YOUR ASSIGNMENT
The required answer is the data below, restated word for word with images omitted.

COLLECTED DATA
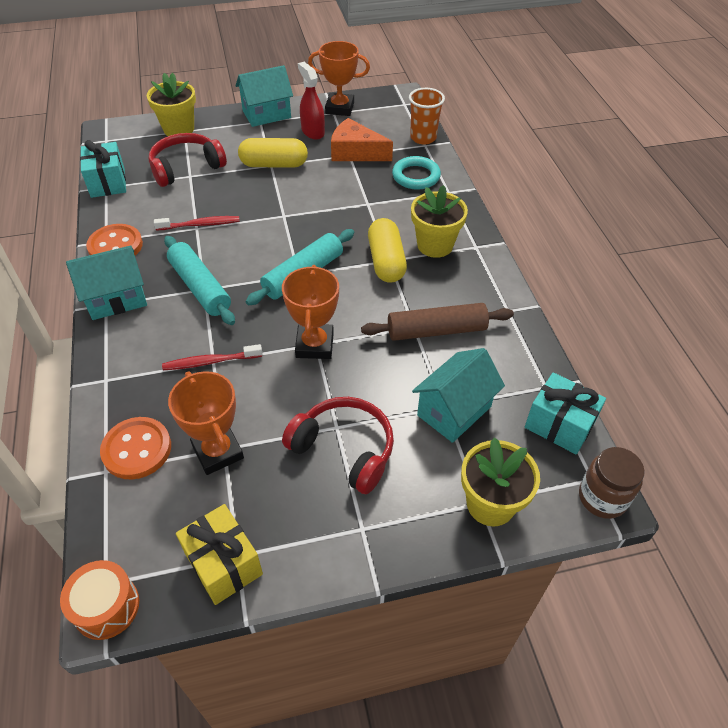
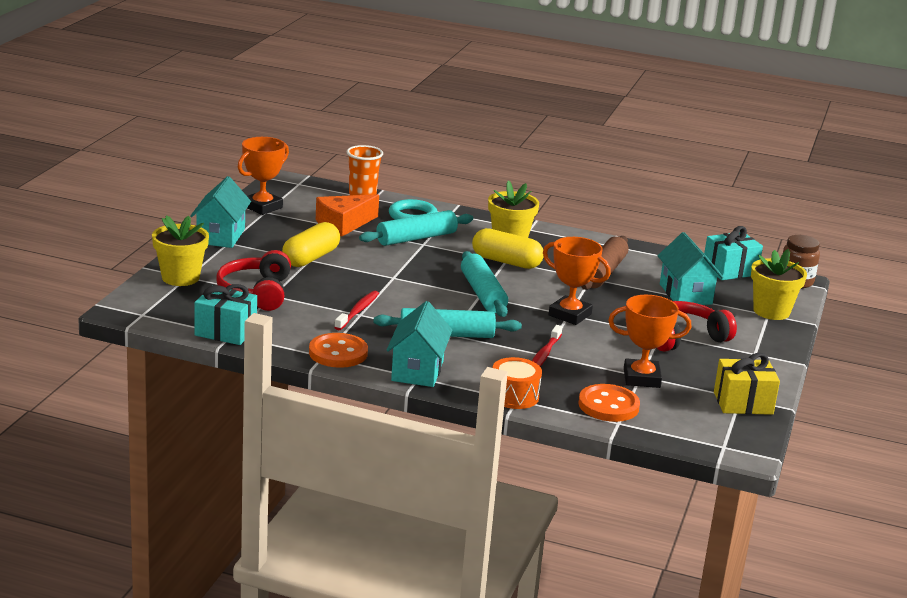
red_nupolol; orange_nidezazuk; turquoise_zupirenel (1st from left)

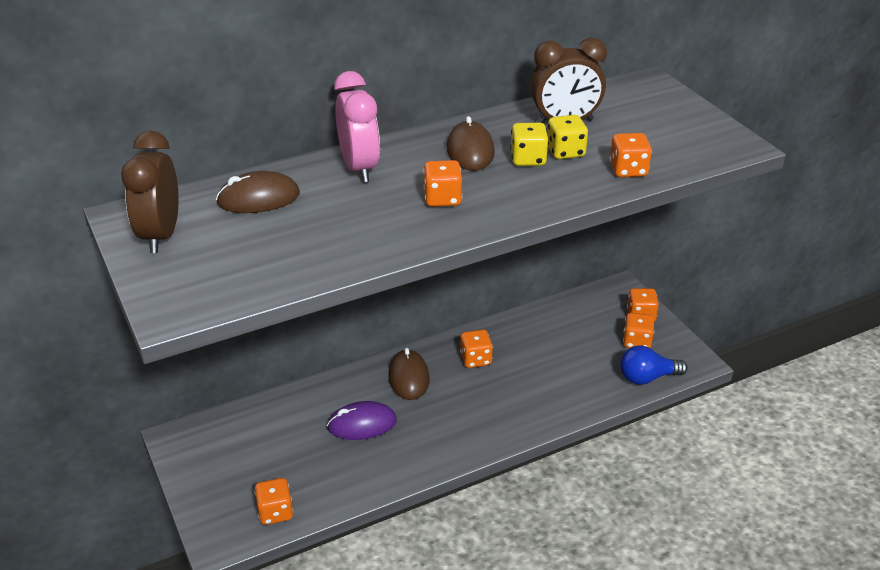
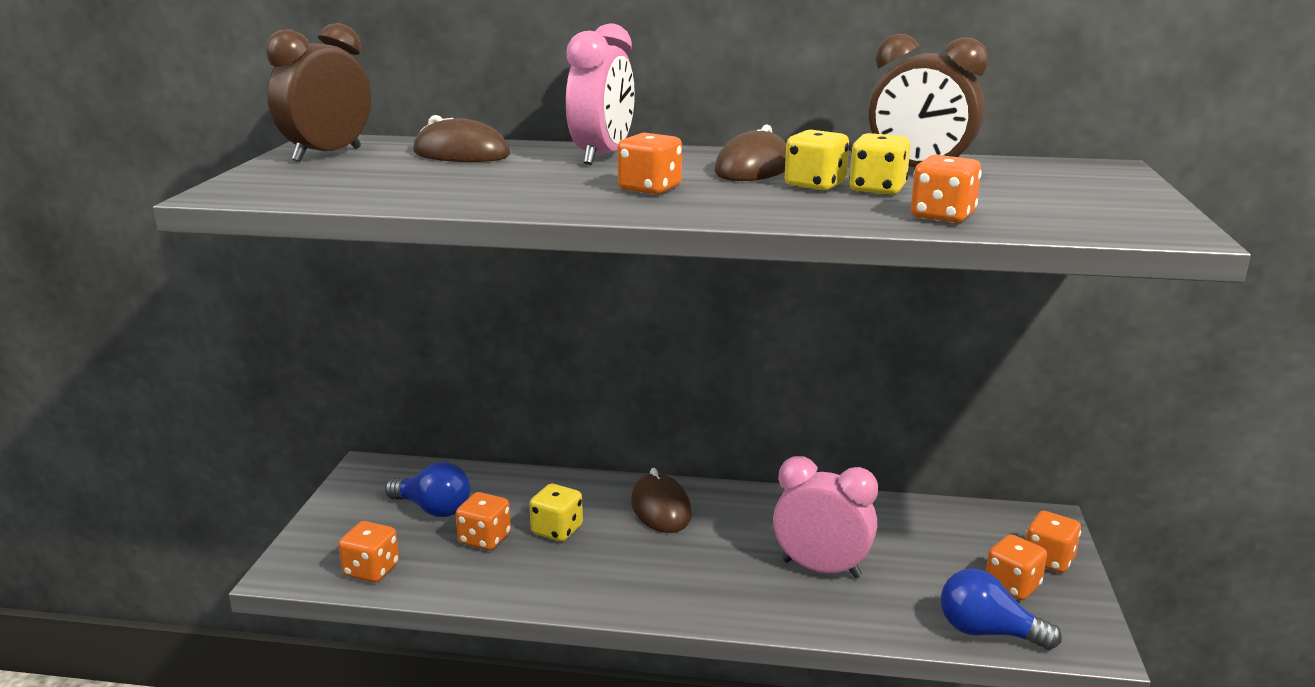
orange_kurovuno (2nd from left); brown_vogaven (2nd from left); yellow_kurovuno (1st from left); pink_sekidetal (2nd from left); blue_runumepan (1st from left)

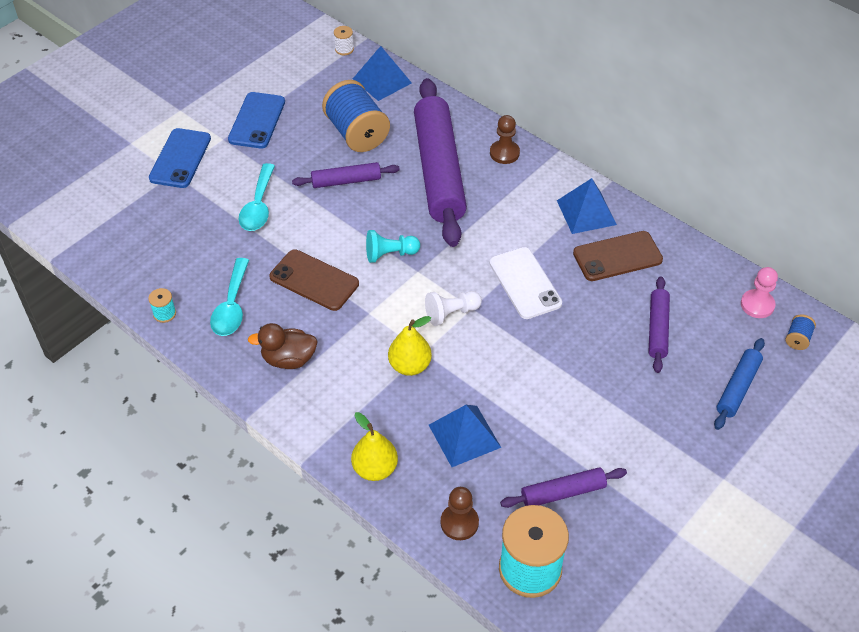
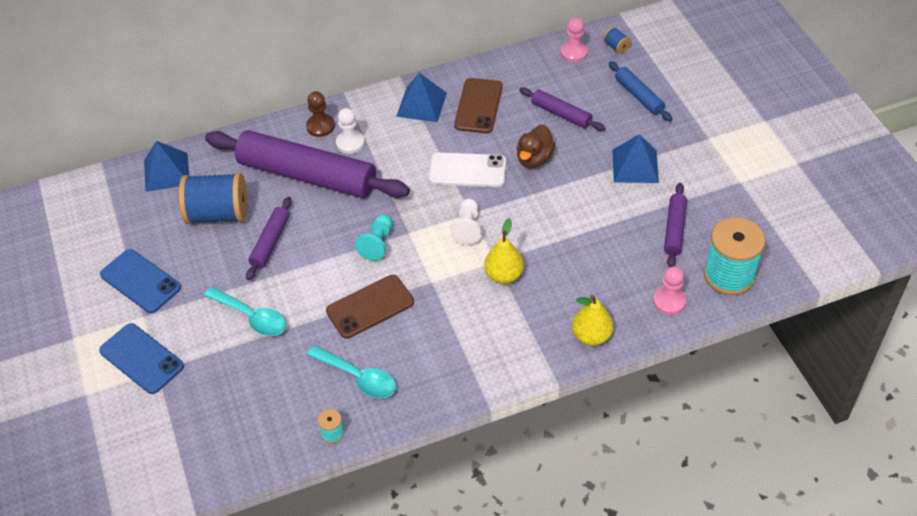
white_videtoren; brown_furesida; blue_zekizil (3rd from left); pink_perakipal (2nd from left); white_perakipal (1st from left)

EXERCISE RESPONSE
red_nupolol; orange_nidezazuk; turquoise_zupirenel (1st from left)

orange_kurovuno (2nd from left); brown_vogaven (2nd from left); yellow_kurovuno (1st from left); pink_sekidetal (2nd from left); blue_runumepan (1st from left)

white_videtoren; brown_furesida; blue_zekizil (3rd from left); pink_perakipal (2nd from left); white_perakipal (1st from left)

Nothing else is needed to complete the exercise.